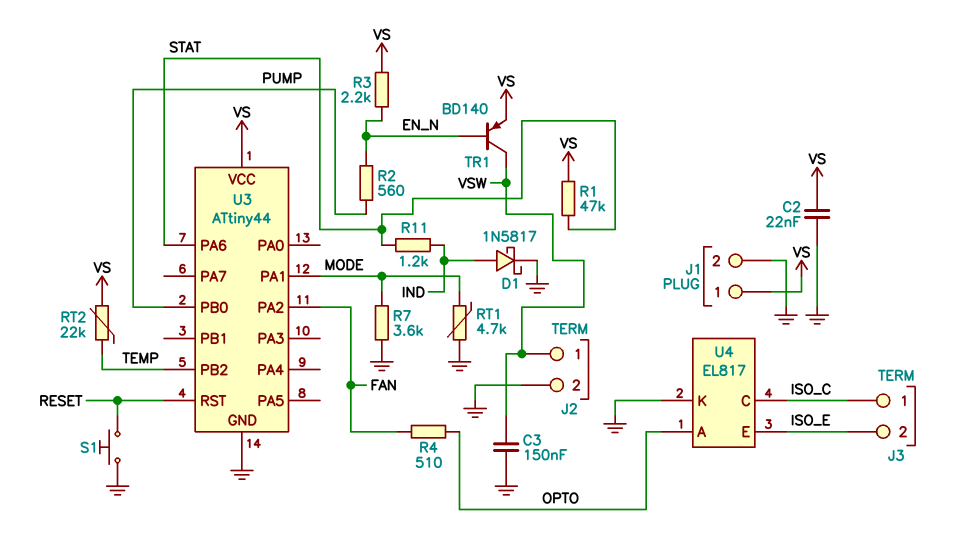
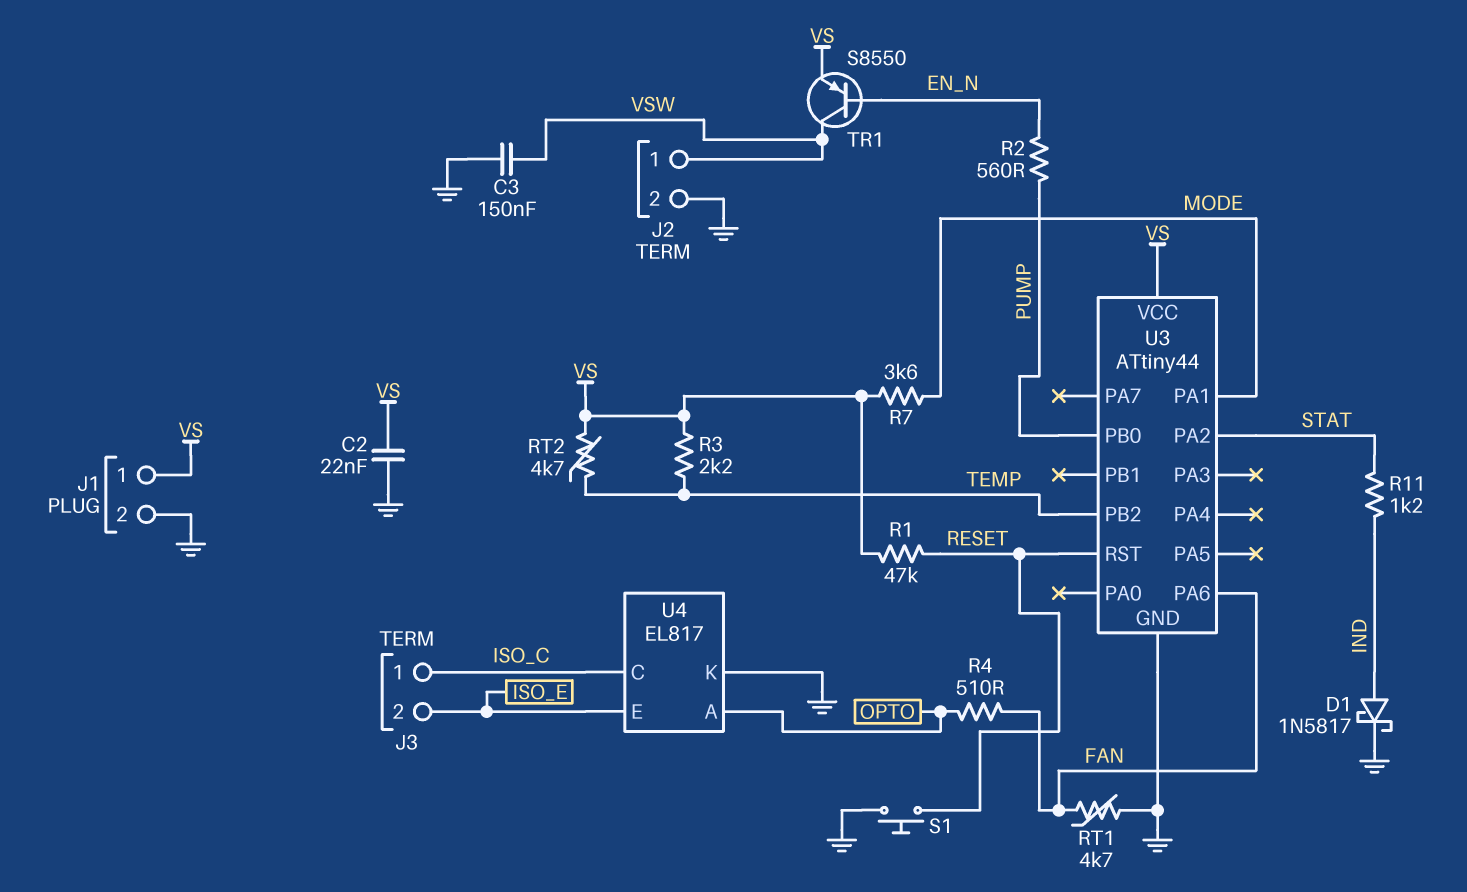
R1: 47k (STAT, VS) -> 47k (RESET, VS)
R3: 2.2k (EN_N, VS) -> 2.2k (TEMP, VS)
R7: 3.6k (GND, MODE) -> 3.6k (MODE, VS)
RT1: 4.7k (GND, MODE) -> 4.7k (FAN, GND)
RT2: 22k (TEMP, VS) -> 4.7k (TEMP, VS)
TR1: PNP BD140 (B EN_N, C VSW, E VS) -> PNP S8550 (B EN_N, C VSW, E VS)
U3 pin PA2: FAN -> STAT
U3 pin PA6: STAT -> FAN

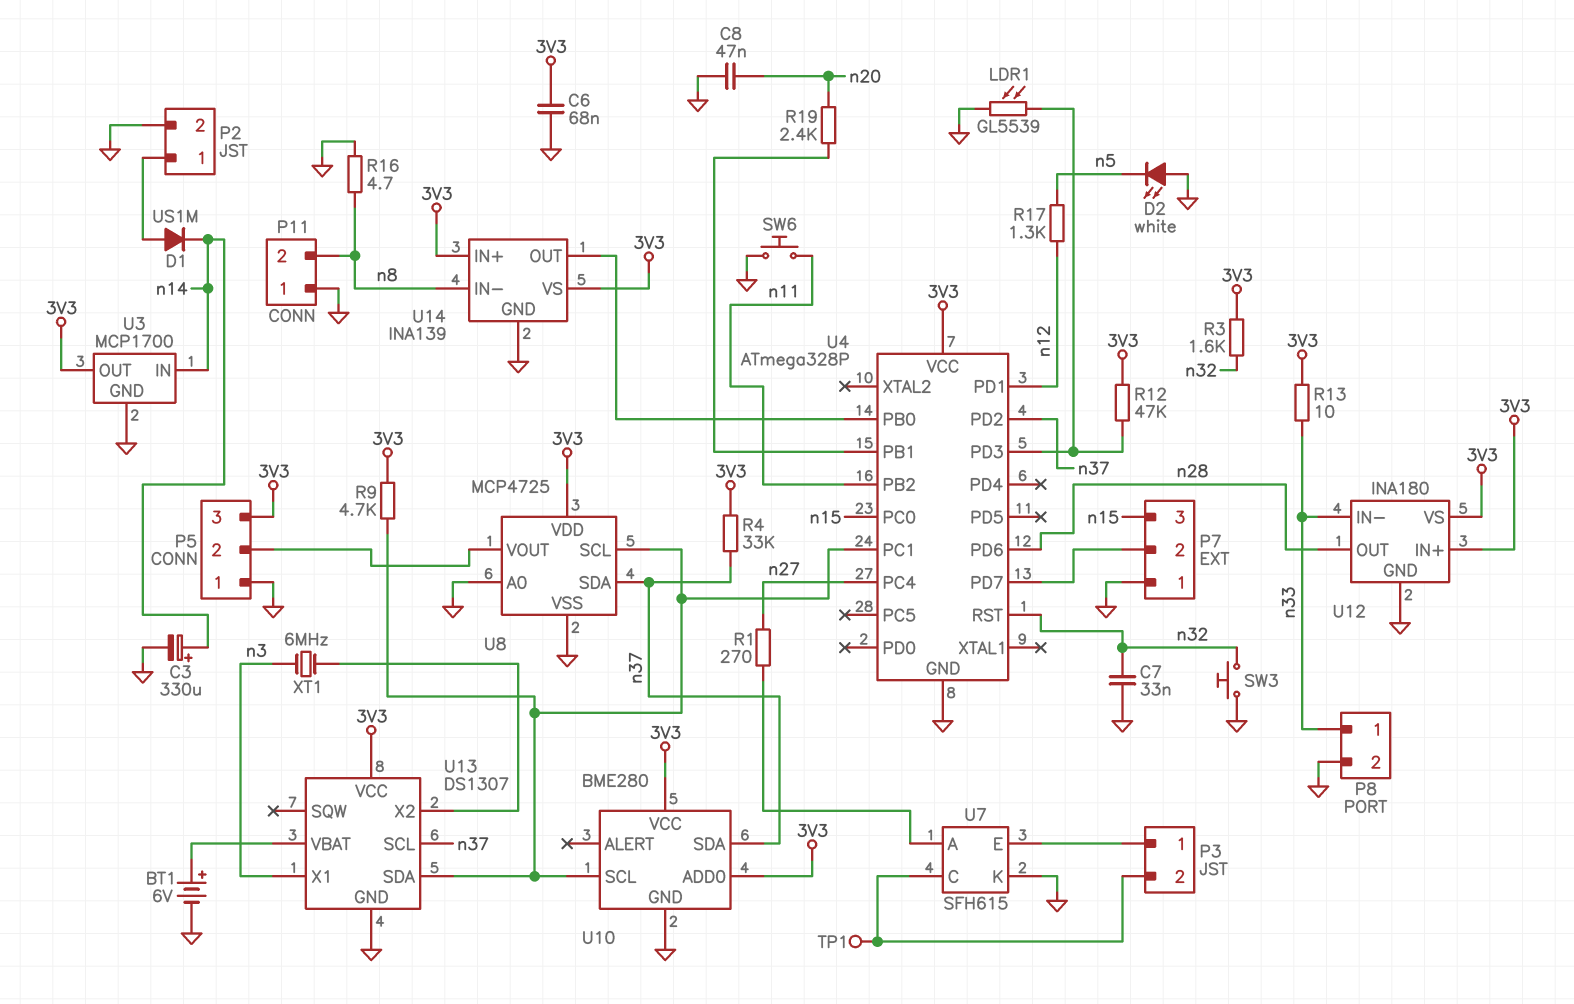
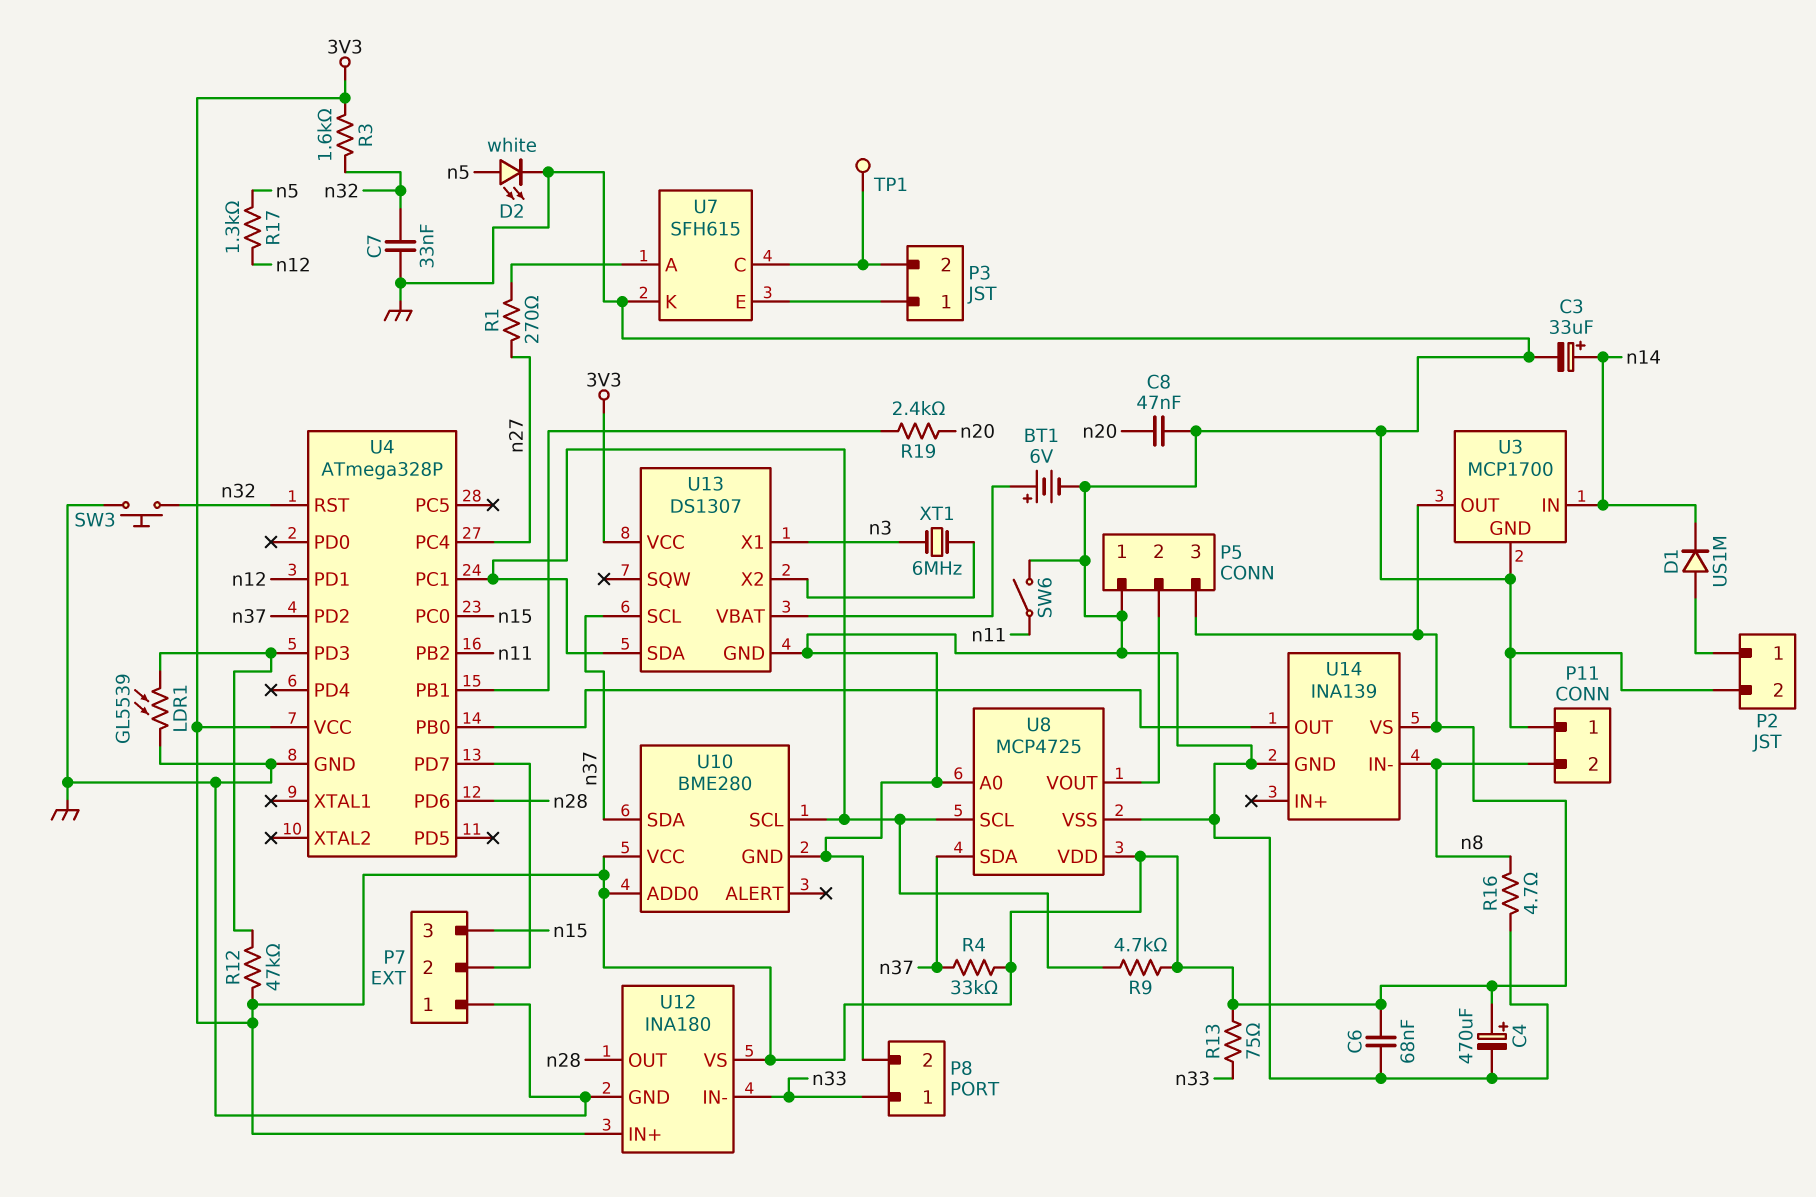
C3: 330uF (plus n14, minus GND) -> 33uF (plus n14, minus GND)
C4: none -> 470uF (plus 3V3, minus GND)
D2: LED white (A GND, K n5) -> LED white (A n5, K GND)
R13: 10 (3V3, n33) -> 75 (3V3, n33)
SW6: button (GND, n11) -> switch (GND, n11)
U14 pin IN+: 3V3 -> none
__________
▸ Task to complete:
Only the pictures are to be left out; write out all the other data exactly.

▸ Output below:
R1: 47k (STAT, VS) -> 47k (RESET, VS)
R3: 2.2k (EN_N, VS) -> 2.2k (TEMP, VS)
R7: 3.6k (GND, MODE) -> 3.6k (MODE, VS)
RT1: 4.7k (GND, MODE) -> 4.7k (FAN, GND)
RT2: 22k (TEMP, VS) -> 4.7k (TEMP, VS)
TR1: PNP BD140 (B EN_N, C VSW, E VS) -> PNP S8550 (B EN_N, C VSW, E VS)
U3 pin PA2: FAN -> STAT
U3 pin PA6: STAT -> FAN

C3: 330uF (plus n14, minus GND) -> 33uF (plus n14, minus GND)
C4: none -> 470uF (plus 3V3, minus GND)
D2: LED white (A GND, K n5) -> LED white (A n5, K GND)
R13: 10 (3V3, n33) -> 75 (3V3, n33)
SW6: button (GND, n11) -> switch (GND, n11)
U14 pin IN+: 3V3 -> none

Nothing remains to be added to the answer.